(Change detection outputs)
+ + +

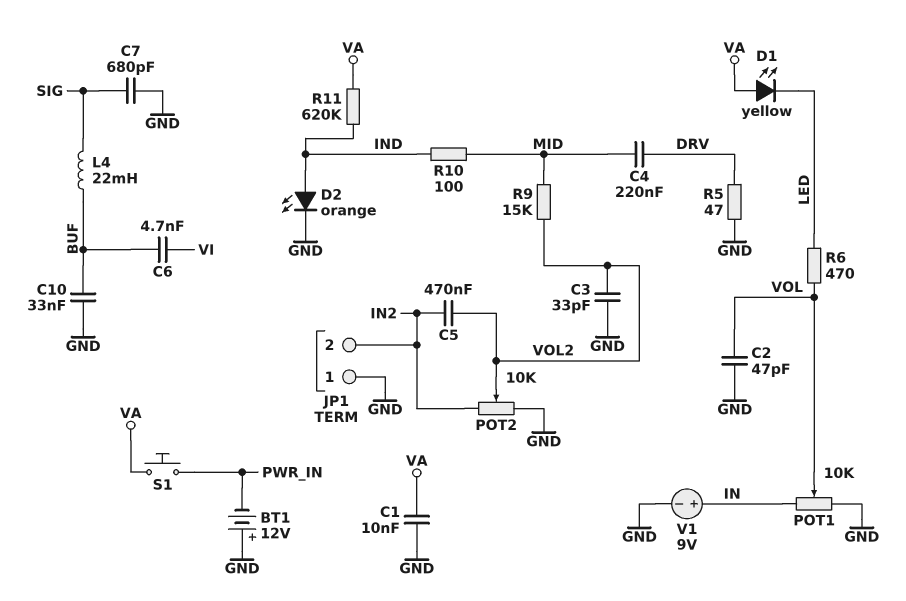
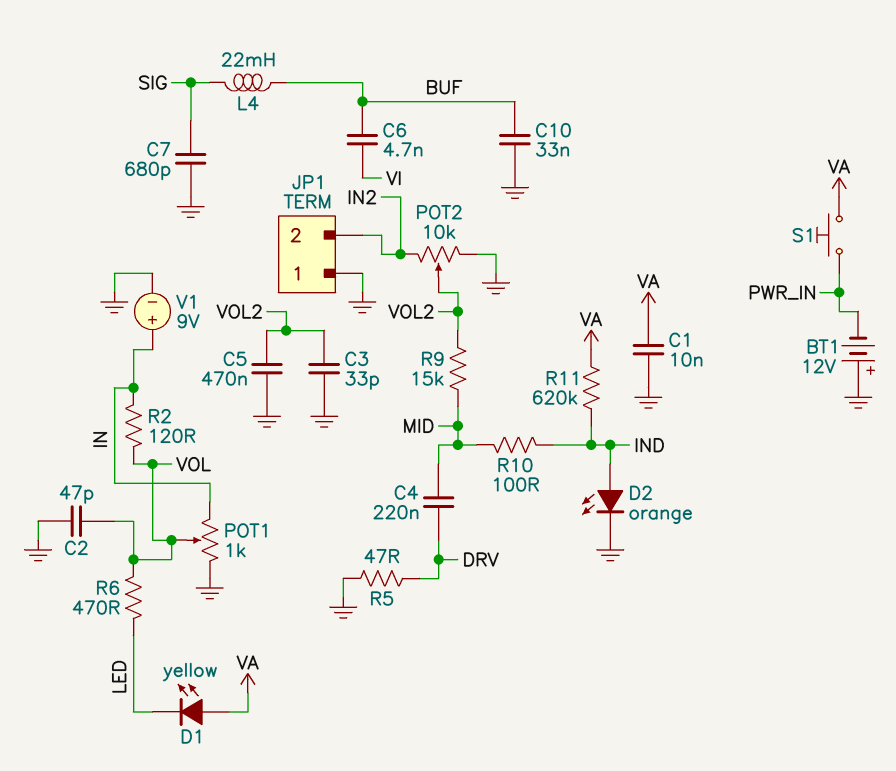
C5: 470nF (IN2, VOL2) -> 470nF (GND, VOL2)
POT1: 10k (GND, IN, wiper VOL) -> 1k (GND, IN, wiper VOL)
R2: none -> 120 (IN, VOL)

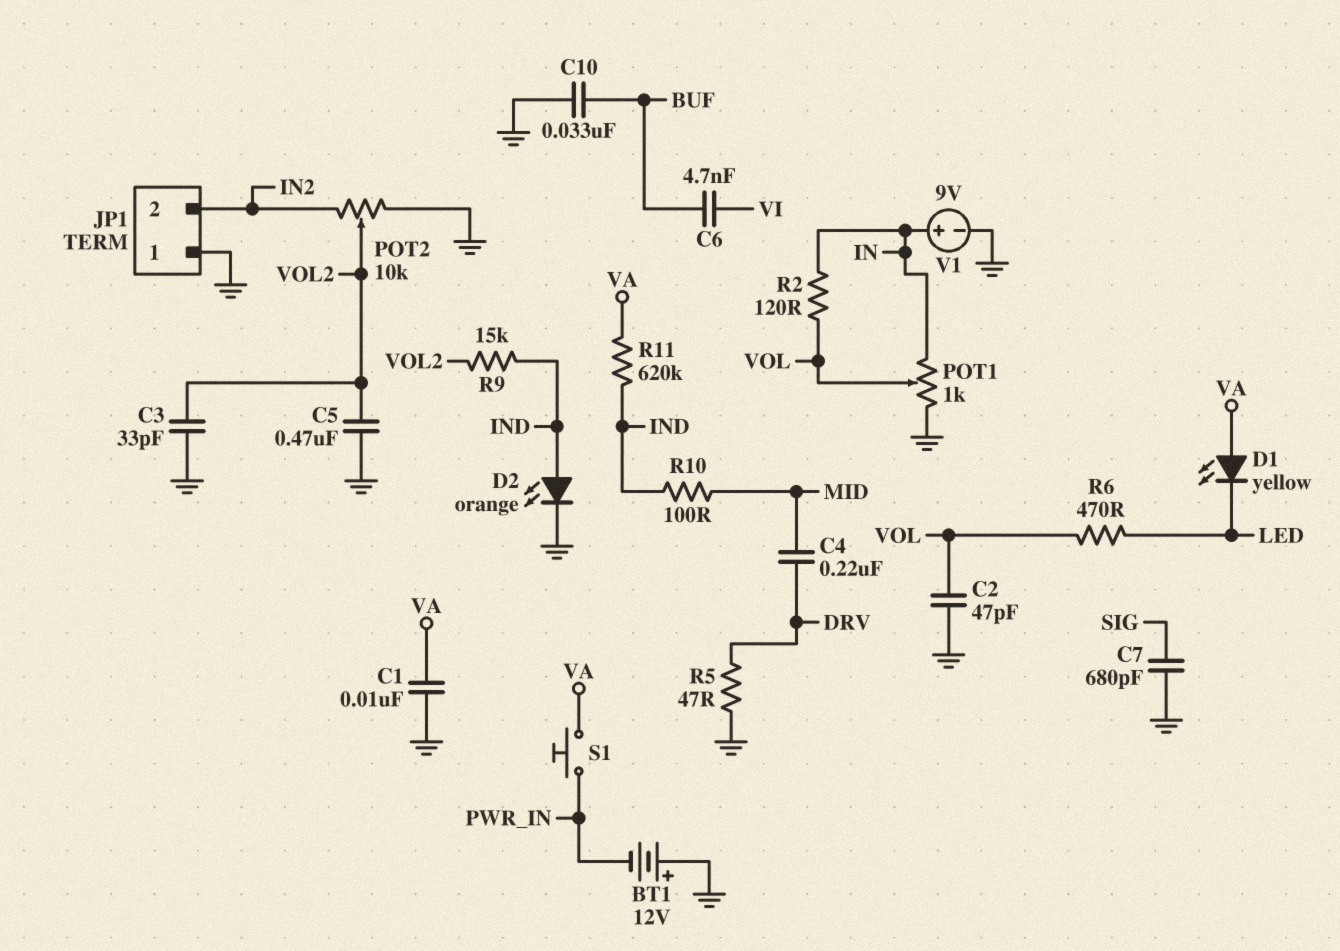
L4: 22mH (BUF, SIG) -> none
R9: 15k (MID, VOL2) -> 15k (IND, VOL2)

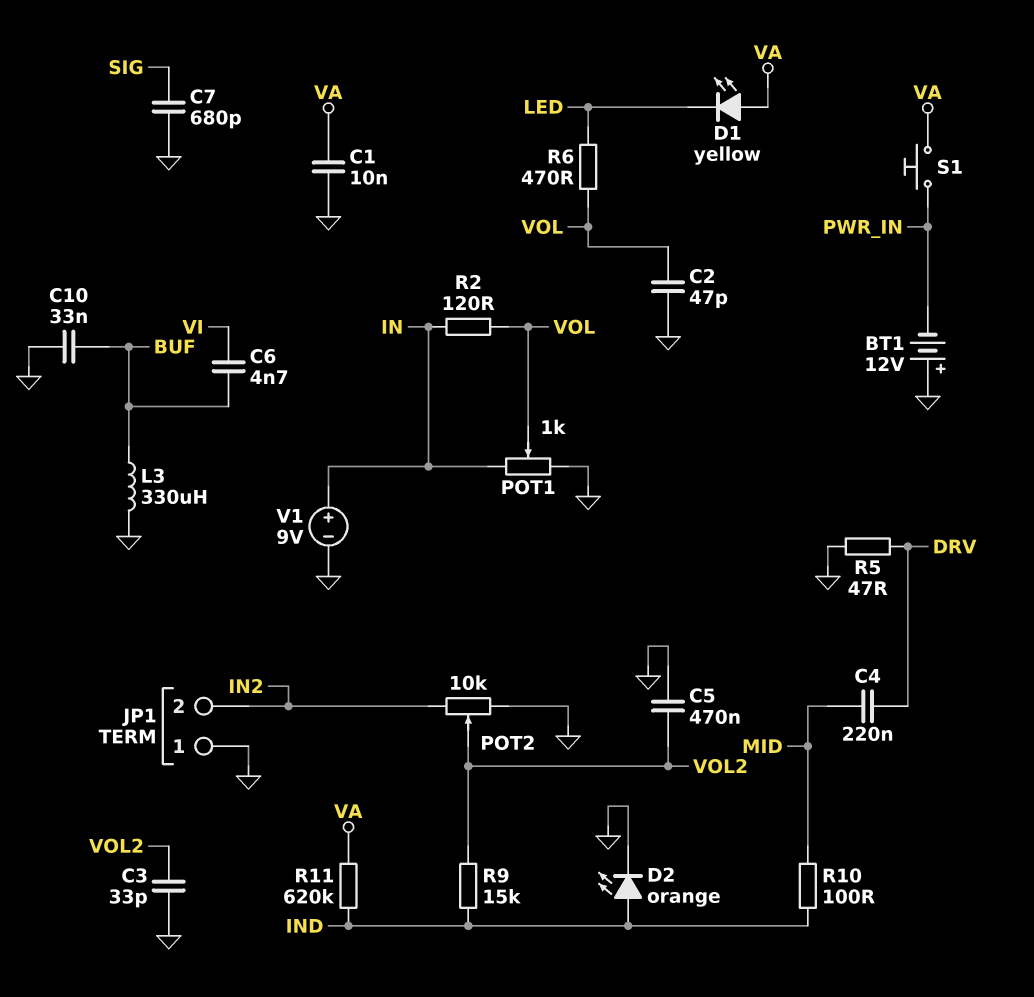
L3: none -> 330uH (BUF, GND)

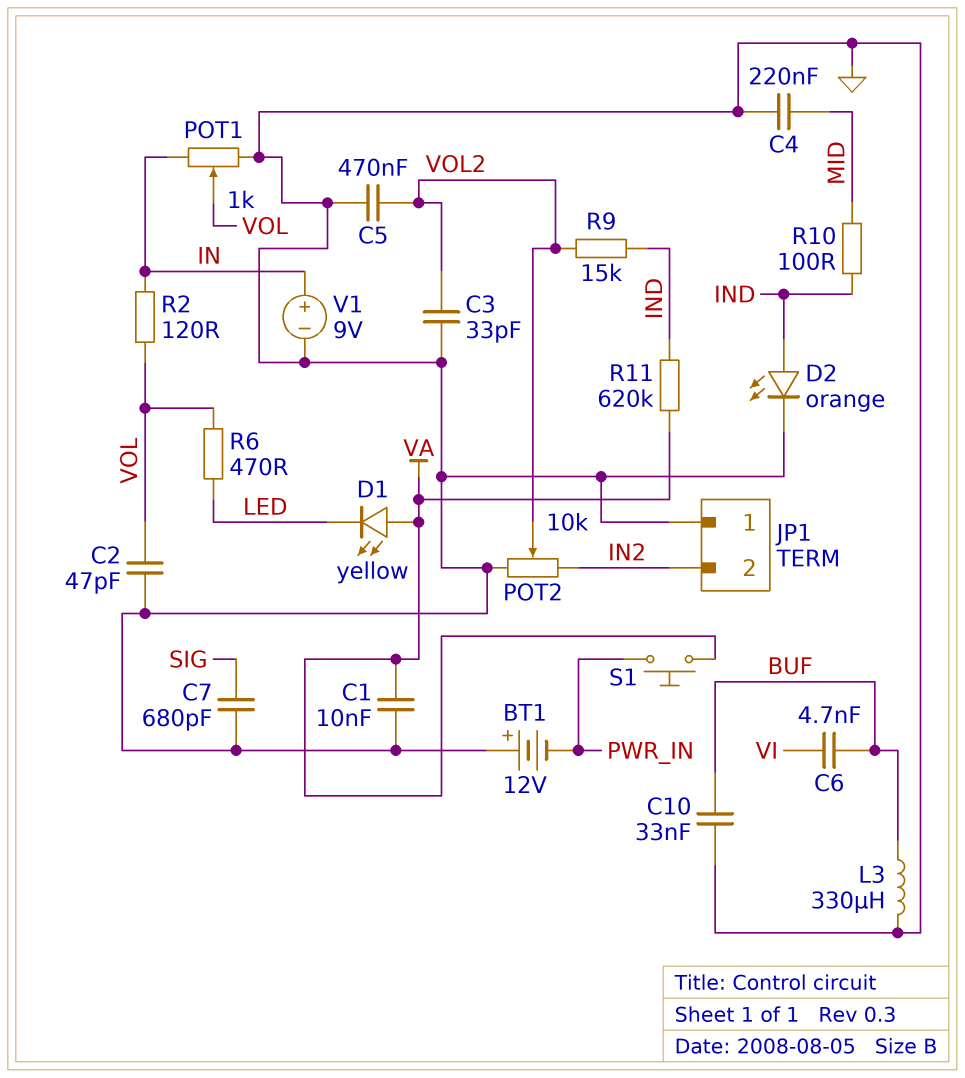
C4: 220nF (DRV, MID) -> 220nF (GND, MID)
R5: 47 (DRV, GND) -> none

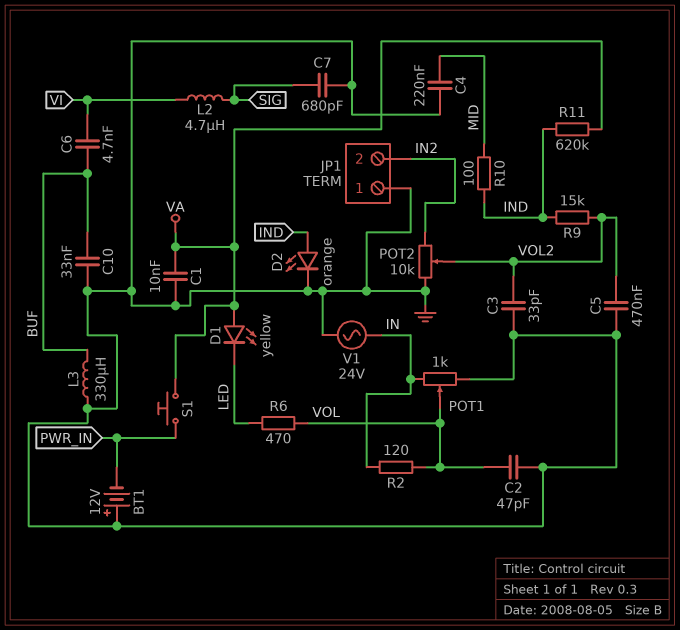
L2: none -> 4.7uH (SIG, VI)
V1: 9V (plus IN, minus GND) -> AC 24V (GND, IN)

+ + +

* [THE TASK] Lines that contain "none" should be pulled from the entries above and reported.

* [ANSWER SPACE]
R2: none -> 120 (IN, VOL)
L4: 22mH (BUF, SIG) -> none
L3: none -> 330uH (BUF, GND)
R5: 47 (DRV, GND) -> none
L2: none -> 4.7uH (SIG, VI)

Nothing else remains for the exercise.